What to produce:
Read the lines of the data below and retrieve those with "spinning".

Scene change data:
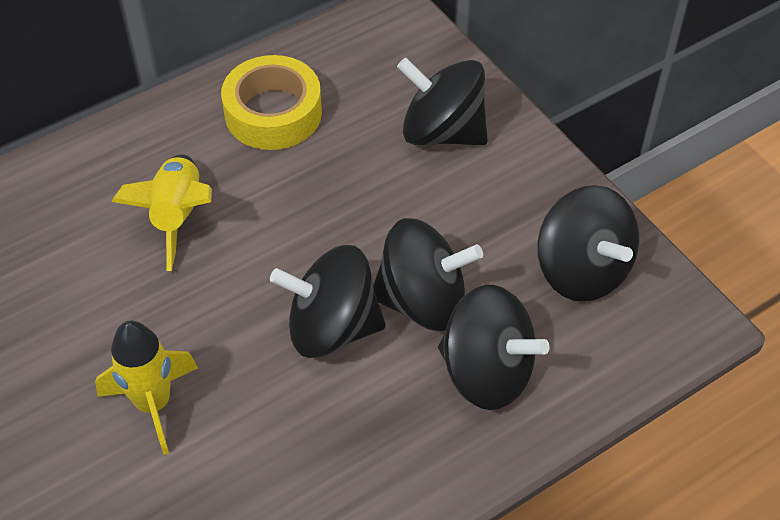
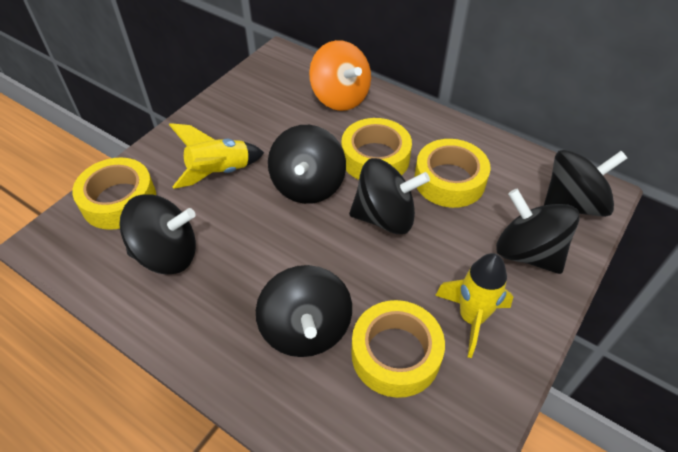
black spinning top: 5 -> 6
orange spinning top: 0 -> 1
yellow tape: 1 -> 4

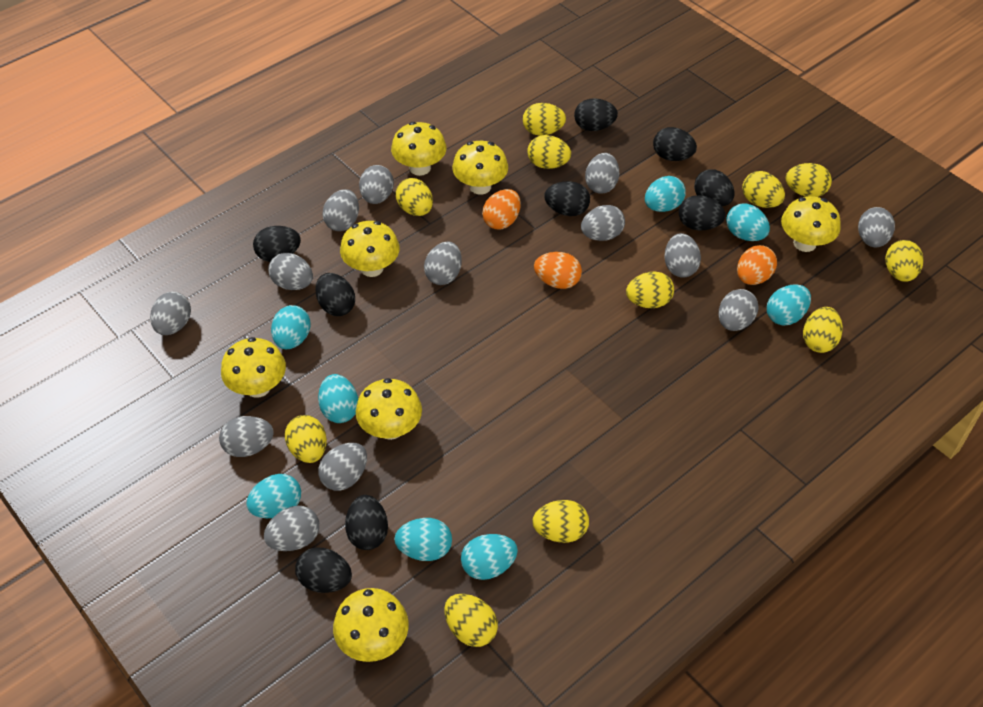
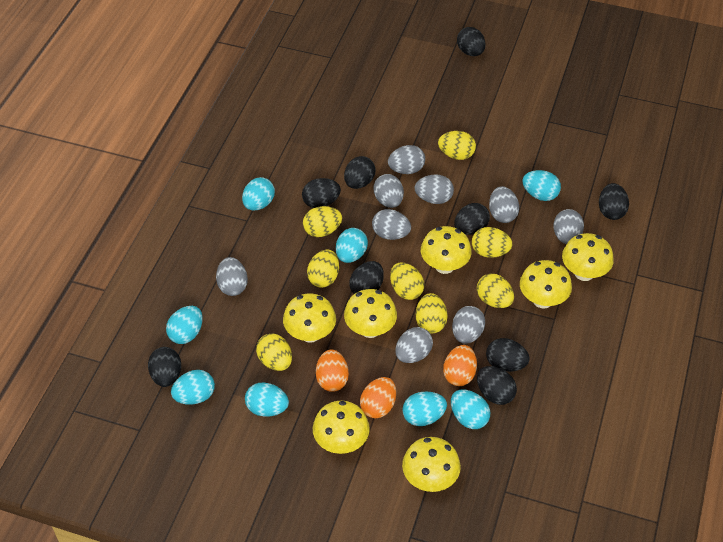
grey egg: 13 -> 9
yellow egg: 11 -> 8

Solution to this task:
black spinning top: 5 -> 6
orange spinning top: 0 -> 1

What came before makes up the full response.